Task details -
Reproduce only the lines from the one containing "lime round brick B14" through the end of the data, exactly as they stand.

Dataset items -
+--

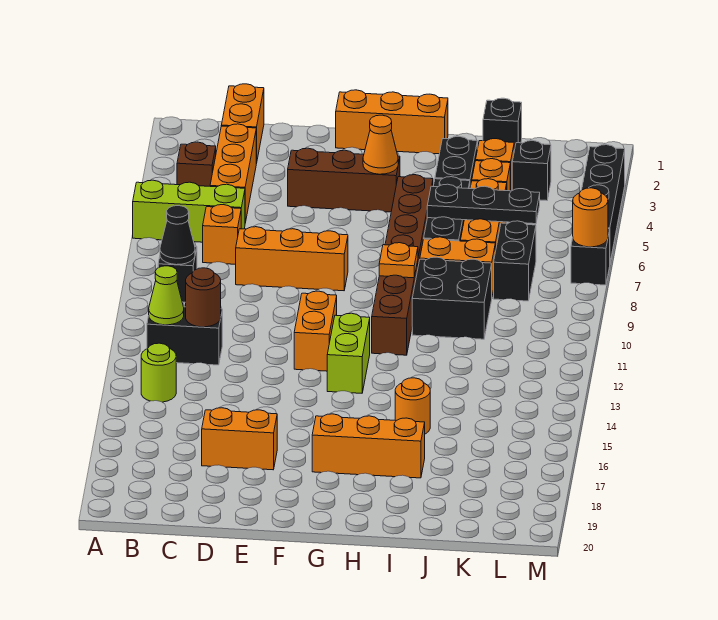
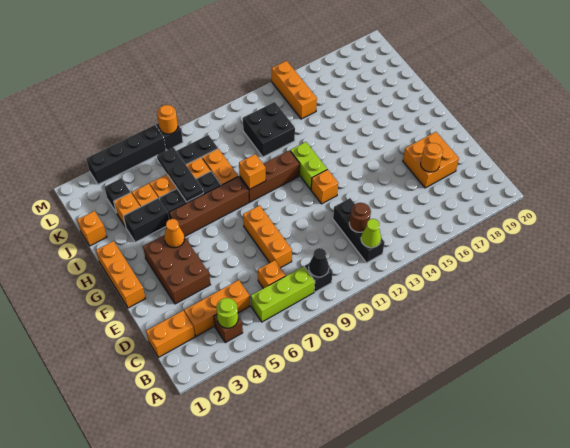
lime brick A6:C6 level 1 -> lime brick B6:B8 level 1
black brick B12:C12 level 1 -> black brick B12:D12 level 1
lime round brick B14 level 1 -> lime round brick B4 level 2
orange brick D17:E17 level 1 -> orange brick D17:E18 level 1
brown brick E4:G4 level 1 -> brown brick E3:G4 level 1
orange brick F11:F12 level 1 -> orange brick F12 level 1
lime brick G12:G13 level 1 -> lime brick G12:H12 level 1
orange brick G17:I17 level 1 -> orange brick K14:M14 level 1
orange plate H9 level 2 -> orange brick H9 level 2
black brick I9:J10 level 1 -> black brick J11:K12 level 1
orange round brick I15 level 1 -> orange round brick D17 level 2
black brick J1 level 1 -> orange brick J1 level 1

+--

Reply to the exercise -
lime round brick B14 level 1 -> lime round brick B4 level 2
orange brick D17:E17 level 1 -> orange brick D17:E18 level 1
brown brick E4:G4 level 1 -> brown brick E3:G4 level 1
orange brick F11:F12 level 1 -> orange brick F12 level 1
lime brick G12:G13 level 1 -> lime brick G12:H12 level 1
orange brick G17:I17 level 1 -> orange brick K14:M14 level 1
orange plate H9 level 2 -> orange brick H9 level 2
black brick I9:J10 level 1 -> black brick J11:K12 level 1
orange round brick I15 level 1 -> orange round brick D17 level 2
black brick J1 level 1 -> orange brick J1 level 1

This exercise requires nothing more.